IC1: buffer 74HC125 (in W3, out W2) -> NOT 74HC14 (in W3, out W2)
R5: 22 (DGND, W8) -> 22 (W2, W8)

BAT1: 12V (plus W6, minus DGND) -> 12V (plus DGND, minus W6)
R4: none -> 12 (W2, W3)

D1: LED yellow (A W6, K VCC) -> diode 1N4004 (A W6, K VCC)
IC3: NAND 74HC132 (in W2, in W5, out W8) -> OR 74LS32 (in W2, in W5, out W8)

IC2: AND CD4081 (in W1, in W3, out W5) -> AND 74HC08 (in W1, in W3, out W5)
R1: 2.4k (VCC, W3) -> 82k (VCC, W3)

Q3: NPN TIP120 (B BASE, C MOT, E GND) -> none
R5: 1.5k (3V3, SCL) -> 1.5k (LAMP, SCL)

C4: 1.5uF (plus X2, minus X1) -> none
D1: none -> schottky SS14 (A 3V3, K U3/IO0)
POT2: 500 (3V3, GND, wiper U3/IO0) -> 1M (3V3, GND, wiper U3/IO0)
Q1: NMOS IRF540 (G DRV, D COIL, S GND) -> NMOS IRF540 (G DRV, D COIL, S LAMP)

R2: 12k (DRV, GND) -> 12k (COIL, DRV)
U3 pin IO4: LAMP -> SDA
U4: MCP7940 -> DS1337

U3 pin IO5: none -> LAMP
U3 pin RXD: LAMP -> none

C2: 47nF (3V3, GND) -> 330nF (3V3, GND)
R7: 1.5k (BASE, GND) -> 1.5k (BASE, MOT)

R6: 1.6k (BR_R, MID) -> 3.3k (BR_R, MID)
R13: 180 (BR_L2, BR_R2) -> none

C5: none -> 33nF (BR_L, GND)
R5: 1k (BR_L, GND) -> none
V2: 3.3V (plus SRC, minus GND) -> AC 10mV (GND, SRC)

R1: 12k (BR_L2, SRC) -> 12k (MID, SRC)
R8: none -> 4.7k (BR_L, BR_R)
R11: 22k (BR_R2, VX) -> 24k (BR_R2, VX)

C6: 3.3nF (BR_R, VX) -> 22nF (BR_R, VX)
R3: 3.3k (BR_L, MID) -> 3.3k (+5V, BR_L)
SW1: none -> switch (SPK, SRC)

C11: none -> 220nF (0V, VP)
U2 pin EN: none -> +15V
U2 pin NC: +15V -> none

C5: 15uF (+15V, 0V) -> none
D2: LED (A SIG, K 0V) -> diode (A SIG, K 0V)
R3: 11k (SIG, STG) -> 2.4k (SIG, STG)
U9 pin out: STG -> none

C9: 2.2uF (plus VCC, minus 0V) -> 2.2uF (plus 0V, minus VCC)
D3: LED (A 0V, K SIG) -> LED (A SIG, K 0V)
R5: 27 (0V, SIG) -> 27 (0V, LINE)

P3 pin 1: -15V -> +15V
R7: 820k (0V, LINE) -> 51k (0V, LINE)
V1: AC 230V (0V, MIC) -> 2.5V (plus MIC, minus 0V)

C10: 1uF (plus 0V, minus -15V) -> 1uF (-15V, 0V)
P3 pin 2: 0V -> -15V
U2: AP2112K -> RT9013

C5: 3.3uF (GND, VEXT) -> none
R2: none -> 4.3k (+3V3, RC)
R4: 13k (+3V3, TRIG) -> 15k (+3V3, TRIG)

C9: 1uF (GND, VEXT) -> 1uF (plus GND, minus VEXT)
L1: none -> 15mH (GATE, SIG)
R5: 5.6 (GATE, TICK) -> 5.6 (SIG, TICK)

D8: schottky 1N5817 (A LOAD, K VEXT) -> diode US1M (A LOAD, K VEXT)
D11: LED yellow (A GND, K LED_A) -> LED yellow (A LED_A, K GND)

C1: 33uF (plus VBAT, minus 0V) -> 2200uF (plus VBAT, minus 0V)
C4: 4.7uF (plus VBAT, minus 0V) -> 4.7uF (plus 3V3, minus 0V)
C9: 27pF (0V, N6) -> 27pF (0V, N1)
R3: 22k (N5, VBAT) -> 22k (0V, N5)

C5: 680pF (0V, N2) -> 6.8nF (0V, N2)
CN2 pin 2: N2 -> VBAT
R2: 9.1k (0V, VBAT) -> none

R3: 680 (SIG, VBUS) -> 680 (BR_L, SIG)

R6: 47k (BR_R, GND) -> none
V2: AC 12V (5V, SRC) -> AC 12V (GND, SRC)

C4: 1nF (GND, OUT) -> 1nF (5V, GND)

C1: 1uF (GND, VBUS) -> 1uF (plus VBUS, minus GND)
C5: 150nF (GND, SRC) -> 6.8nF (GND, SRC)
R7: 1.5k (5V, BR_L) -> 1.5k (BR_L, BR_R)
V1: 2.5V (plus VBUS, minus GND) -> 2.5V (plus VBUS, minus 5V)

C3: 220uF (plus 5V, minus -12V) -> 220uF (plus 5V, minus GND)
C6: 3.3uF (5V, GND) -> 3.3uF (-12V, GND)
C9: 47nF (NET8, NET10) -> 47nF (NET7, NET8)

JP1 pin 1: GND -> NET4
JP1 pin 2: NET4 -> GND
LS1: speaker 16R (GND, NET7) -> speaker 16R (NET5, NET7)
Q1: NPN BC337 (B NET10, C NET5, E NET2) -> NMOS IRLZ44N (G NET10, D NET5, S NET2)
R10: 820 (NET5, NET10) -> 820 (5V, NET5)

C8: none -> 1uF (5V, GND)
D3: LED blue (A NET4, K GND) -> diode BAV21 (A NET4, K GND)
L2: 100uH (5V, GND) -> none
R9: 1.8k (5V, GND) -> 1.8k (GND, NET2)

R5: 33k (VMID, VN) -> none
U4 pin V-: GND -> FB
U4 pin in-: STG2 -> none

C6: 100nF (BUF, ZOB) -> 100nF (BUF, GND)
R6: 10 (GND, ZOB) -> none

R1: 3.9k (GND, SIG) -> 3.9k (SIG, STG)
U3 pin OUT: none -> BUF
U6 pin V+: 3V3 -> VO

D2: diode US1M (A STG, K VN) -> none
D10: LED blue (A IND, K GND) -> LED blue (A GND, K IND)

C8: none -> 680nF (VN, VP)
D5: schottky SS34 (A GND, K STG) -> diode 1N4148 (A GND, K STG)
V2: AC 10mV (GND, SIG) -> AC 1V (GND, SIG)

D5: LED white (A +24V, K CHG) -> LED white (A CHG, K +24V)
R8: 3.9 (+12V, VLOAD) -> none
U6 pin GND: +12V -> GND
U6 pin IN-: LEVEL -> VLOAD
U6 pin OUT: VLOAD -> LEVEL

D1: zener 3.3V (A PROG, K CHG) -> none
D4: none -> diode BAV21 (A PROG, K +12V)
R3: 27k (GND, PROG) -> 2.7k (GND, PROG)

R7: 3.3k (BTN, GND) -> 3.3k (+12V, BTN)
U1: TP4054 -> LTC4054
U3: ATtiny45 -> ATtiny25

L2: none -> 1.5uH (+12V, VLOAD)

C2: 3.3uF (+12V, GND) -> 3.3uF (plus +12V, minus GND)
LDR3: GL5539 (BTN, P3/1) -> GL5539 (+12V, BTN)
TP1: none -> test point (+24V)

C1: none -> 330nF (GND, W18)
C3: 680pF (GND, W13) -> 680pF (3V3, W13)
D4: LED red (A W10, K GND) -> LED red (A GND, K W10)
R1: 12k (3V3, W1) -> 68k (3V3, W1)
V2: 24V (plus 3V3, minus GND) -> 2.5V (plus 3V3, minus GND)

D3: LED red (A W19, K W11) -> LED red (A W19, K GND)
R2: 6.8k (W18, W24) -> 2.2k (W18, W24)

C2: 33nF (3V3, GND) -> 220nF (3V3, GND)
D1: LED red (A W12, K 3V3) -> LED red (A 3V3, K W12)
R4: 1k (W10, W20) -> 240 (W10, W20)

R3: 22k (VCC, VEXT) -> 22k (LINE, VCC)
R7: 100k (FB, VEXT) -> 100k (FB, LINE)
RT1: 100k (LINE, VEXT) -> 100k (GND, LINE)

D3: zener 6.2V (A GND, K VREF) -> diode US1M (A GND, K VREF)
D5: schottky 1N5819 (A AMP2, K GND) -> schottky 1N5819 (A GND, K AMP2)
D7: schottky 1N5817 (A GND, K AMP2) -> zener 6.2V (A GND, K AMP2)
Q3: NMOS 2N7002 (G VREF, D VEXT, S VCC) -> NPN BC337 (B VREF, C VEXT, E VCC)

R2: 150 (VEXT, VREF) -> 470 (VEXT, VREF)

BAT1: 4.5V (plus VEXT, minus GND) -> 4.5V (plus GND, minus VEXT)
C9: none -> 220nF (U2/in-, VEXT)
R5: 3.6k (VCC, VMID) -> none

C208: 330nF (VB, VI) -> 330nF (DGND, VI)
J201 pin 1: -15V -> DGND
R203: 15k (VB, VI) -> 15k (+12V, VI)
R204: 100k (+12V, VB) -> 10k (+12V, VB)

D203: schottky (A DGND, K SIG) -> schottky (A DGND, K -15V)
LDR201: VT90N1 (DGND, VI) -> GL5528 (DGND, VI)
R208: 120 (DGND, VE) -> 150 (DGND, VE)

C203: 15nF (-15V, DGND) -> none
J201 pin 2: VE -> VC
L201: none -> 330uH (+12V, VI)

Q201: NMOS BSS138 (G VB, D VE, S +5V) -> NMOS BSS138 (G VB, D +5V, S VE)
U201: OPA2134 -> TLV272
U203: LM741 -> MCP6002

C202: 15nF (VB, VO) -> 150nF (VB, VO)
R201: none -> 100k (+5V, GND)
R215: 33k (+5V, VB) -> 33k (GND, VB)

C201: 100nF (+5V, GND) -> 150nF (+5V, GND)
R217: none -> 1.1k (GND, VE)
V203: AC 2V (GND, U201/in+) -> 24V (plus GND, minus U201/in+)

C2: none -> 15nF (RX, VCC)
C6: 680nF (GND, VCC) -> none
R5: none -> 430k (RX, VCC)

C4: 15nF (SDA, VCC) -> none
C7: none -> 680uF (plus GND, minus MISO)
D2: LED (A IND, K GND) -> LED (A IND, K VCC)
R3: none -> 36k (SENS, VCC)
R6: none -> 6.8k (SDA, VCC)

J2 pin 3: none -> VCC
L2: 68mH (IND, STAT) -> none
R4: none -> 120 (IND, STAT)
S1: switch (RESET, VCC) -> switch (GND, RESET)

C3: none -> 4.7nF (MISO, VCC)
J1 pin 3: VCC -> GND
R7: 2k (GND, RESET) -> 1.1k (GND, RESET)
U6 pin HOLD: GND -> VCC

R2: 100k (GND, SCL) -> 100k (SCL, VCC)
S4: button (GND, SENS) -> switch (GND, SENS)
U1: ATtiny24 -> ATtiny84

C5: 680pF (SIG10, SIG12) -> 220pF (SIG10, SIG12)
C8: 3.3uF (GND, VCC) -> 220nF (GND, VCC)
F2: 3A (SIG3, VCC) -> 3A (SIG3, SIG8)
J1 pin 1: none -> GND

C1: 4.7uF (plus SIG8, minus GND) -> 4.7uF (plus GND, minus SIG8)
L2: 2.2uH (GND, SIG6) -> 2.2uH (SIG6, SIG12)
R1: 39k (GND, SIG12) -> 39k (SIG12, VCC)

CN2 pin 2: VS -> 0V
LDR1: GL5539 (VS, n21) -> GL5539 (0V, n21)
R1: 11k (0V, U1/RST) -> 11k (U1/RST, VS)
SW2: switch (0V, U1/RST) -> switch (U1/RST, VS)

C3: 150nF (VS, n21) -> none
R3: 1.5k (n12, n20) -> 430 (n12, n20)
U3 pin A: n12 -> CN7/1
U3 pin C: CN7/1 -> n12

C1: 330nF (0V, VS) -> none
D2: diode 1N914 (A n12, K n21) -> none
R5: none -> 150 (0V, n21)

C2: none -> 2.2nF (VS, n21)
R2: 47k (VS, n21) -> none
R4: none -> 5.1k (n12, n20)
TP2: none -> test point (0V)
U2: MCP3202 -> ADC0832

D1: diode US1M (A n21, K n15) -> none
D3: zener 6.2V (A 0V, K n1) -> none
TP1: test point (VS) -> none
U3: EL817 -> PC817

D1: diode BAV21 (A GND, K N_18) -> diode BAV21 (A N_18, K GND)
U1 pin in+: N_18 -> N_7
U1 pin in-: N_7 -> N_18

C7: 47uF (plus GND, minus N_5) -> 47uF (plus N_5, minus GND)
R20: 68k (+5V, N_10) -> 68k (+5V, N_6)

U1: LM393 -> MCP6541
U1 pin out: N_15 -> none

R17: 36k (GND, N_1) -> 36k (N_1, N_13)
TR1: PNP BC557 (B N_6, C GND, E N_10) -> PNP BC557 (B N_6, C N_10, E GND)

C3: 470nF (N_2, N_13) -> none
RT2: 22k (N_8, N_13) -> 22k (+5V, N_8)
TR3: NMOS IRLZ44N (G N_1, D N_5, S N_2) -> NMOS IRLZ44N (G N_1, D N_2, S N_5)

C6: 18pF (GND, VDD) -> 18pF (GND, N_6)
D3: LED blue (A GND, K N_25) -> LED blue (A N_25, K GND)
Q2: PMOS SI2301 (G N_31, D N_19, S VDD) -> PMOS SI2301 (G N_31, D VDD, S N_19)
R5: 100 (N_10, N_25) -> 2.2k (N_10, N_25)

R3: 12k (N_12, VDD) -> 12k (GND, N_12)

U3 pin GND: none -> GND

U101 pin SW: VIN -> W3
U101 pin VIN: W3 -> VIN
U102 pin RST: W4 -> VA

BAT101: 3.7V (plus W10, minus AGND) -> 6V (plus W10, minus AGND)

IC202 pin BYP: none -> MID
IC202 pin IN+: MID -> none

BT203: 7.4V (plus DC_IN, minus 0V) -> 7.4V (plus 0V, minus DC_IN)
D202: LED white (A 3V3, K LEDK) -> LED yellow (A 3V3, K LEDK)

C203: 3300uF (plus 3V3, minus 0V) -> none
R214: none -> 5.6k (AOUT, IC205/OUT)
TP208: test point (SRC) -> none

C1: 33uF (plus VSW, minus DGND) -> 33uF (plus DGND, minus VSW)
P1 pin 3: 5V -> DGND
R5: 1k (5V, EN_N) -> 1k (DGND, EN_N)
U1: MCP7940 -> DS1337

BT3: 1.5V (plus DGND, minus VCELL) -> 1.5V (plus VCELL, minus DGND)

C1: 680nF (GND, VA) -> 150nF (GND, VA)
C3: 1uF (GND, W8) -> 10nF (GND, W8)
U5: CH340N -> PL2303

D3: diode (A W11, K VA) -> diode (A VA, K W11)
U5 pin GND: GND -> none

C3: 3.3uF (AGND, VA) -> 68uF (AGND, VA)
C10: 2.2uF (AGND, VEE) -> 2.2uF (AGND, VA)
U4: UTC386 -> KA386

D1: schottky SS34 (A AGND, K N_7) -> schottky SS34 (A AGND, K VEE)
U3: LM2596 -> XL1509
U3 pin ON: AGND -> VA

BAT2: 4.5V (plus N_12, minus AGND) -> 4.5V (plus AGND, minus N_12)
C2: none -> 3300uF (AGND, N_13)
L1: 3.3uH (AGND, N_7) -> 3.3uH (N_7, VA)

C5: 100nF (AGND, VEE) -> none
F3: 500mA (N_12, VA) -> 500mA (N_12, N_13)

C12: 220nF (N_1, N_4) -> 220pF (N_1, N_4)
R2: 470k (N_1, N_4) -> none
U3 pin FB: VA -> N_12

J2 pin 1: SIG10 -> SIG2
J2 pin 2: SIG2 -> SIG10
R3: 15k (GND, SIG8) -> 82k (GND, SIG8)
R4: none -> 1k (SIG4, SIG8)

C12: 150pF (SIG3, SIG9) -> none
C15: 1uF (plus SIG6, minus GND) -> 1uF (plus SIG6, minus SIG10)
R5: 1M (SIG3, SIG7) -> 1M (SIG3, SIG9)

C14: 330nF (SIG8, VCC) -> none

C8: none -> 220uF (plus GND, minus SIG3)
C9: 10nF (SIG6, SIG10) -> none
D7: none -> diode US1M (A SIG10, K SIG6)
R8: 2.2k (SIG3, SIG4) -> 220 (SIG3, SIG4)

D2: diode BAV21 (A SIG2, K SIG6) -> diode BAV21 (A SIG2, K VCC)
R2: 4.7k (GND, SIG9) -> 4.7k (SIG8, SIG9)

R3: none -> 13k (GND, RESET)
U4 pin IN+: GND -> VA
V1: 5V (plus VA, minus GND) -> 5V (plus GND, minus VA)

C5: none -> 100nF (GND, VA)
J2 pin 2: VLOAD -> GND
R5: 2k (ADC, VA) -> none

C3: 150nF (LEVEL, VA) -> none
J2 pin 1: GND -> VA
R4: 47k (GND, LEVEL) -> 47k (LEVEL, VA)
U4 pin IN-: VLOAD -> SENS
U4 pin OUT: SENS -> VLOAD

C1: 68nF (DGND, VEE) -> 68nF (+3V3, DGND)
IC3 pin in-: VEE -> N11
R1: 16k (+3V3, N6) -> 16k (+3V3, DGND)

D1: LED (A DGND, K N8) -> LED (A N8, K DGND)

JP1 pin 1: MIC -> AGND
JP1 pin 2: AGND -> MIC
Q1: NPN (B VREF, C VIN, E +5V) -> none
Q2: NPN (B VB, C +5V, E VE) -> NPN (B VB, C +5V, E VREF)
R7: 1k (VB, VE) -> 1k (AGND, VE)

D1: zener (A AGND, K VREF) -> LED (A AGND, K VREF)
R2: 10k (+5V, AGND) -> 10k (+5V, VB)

= = =

◆ **Your task**
Which of the lines above hold the word "GATE"? Copy each one.

◆ **Answer section**
L1: none -> 15mH (GATE, SIG)
R5: 5.6 (GATE, TICK) -> 5.6 (SIG, TICK)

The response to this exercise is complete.